++++ Data in this exercise

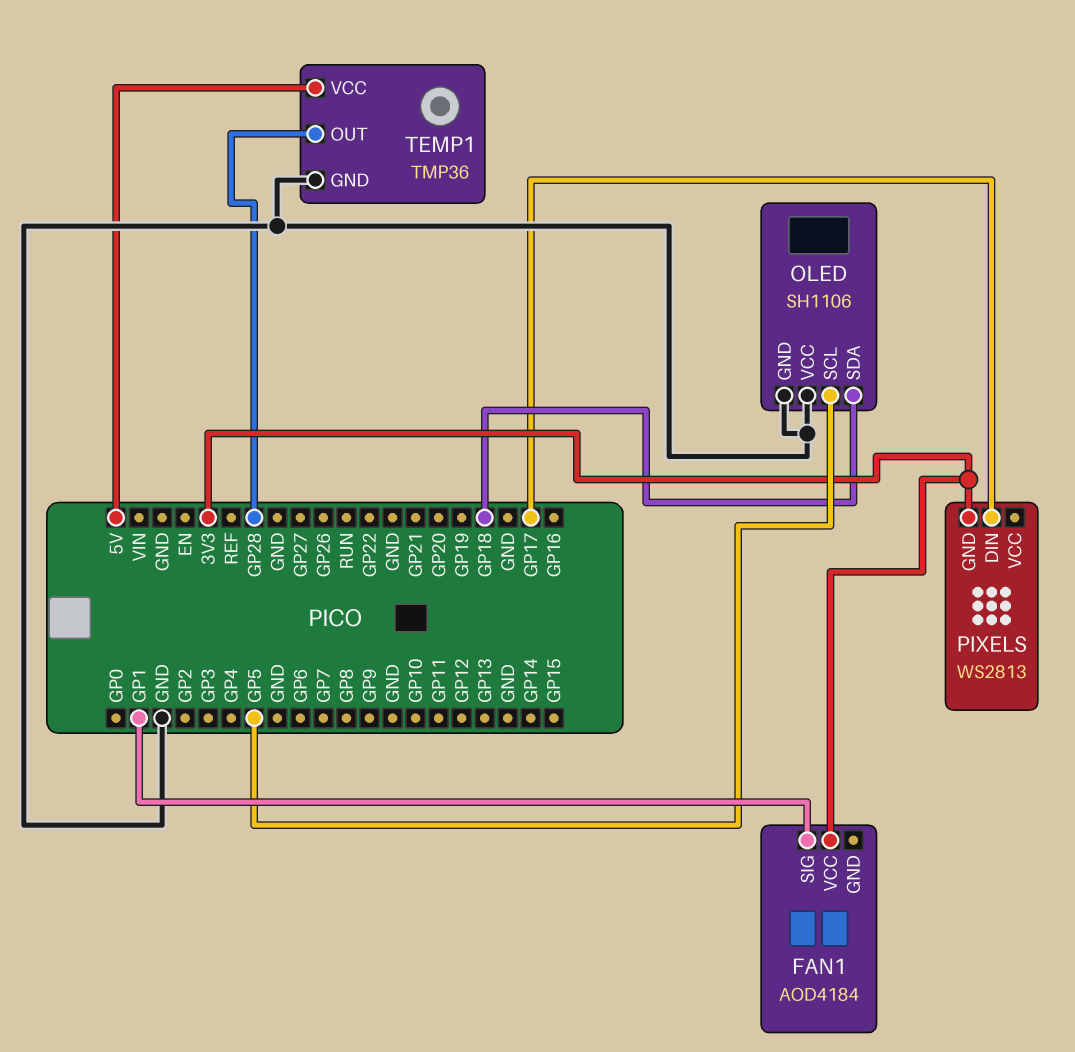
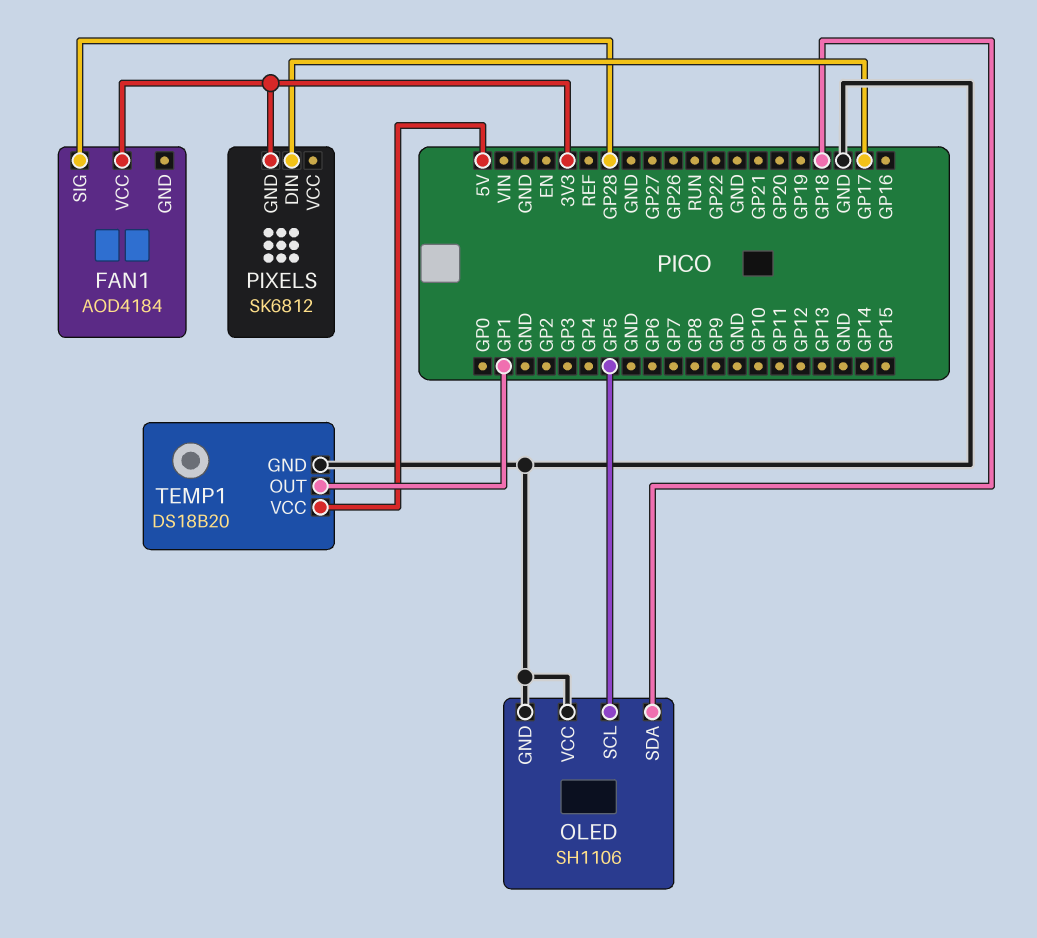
FAN1 pin SIG: GP1 -> GP28
PIXELS: WS2813 -> SK6812
TEMP1: TMP36 -> DS18B20
TEMP1 pin OUT: GP28 -> GP1

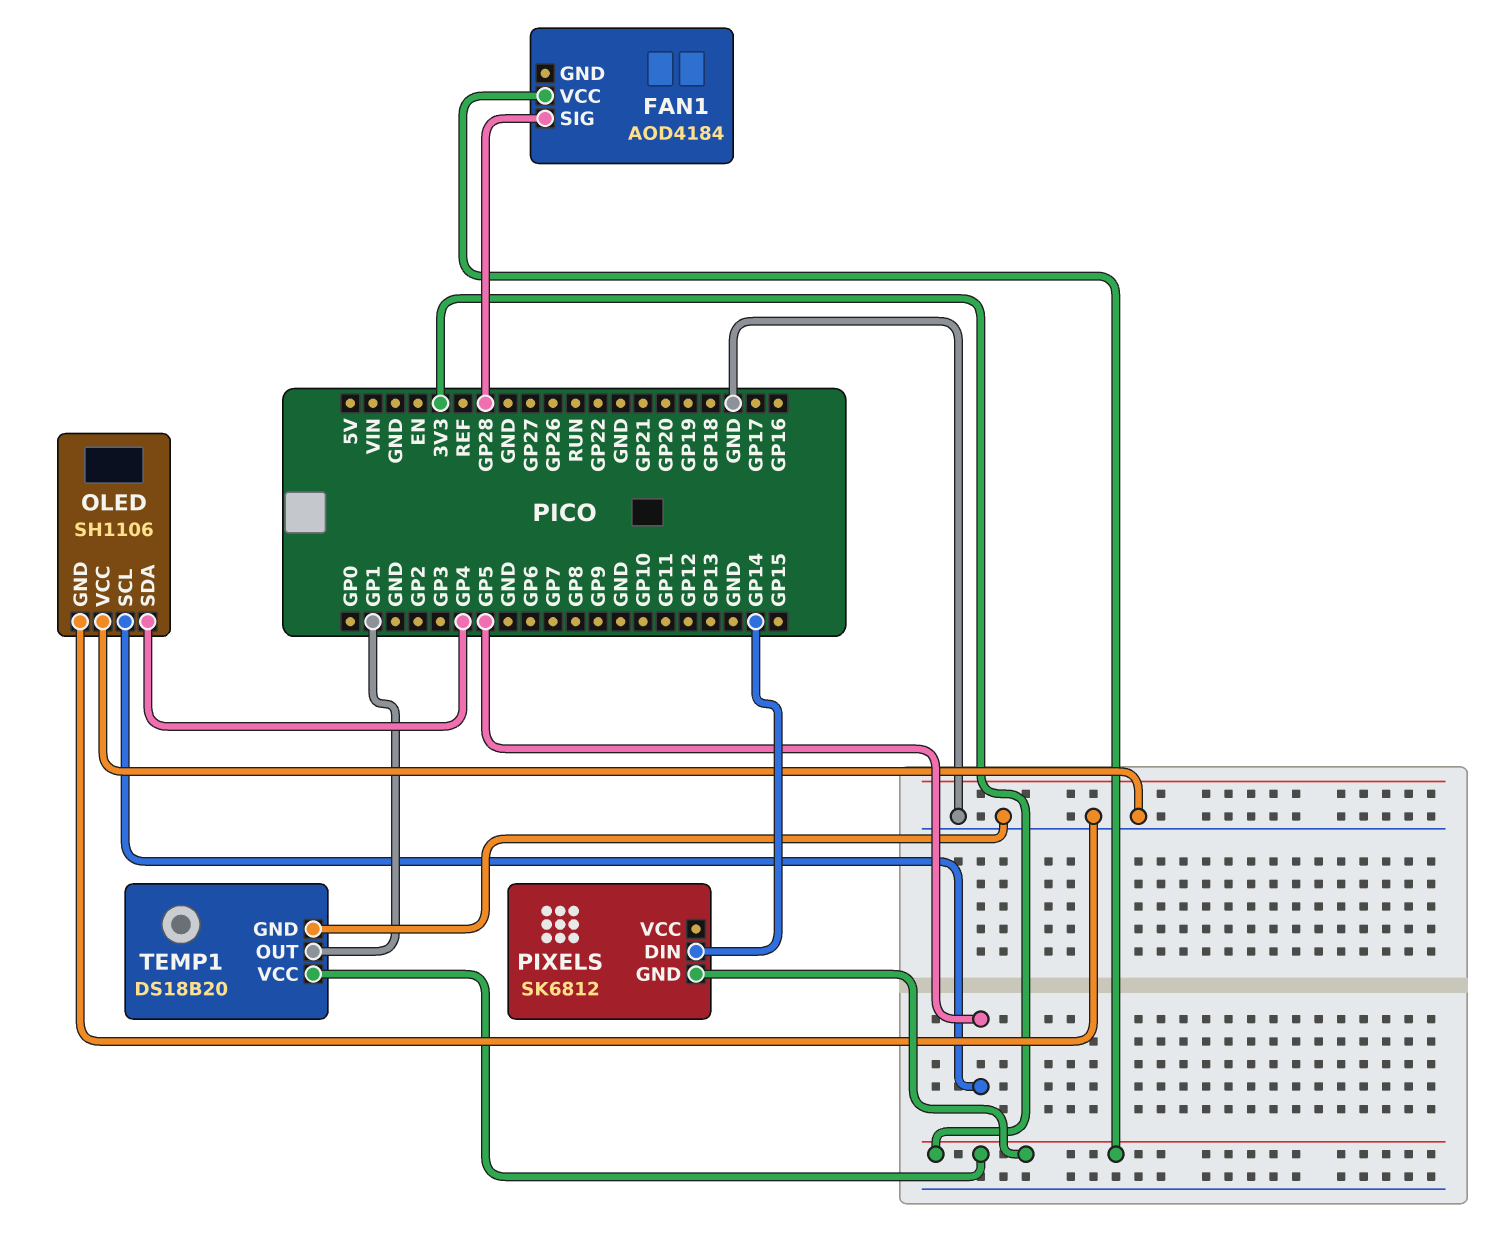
OLED pin SDA: GP18 -> GP4
PIXELS pin DIN: GP17 -> GP14
TEMP1 pin VCC: 5V -> 3V3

++++++++

#### Work item
What is needed is an exact copy of all the entries above, minus the pictures.

#### Solved problem
FAN1 pin SIG: GP1 -> GP28
PIXELS: WS2813 -> SK6812
TEMP1: TMP36 -> DS18B20
TEMP1 pin OUT: GP28 -> GP1

OLED pin SDA: GP18 -> GP4
PIXELS pin DIN: GP17 -> GP14
TEMP1 pin VCC: 5V -> 3V3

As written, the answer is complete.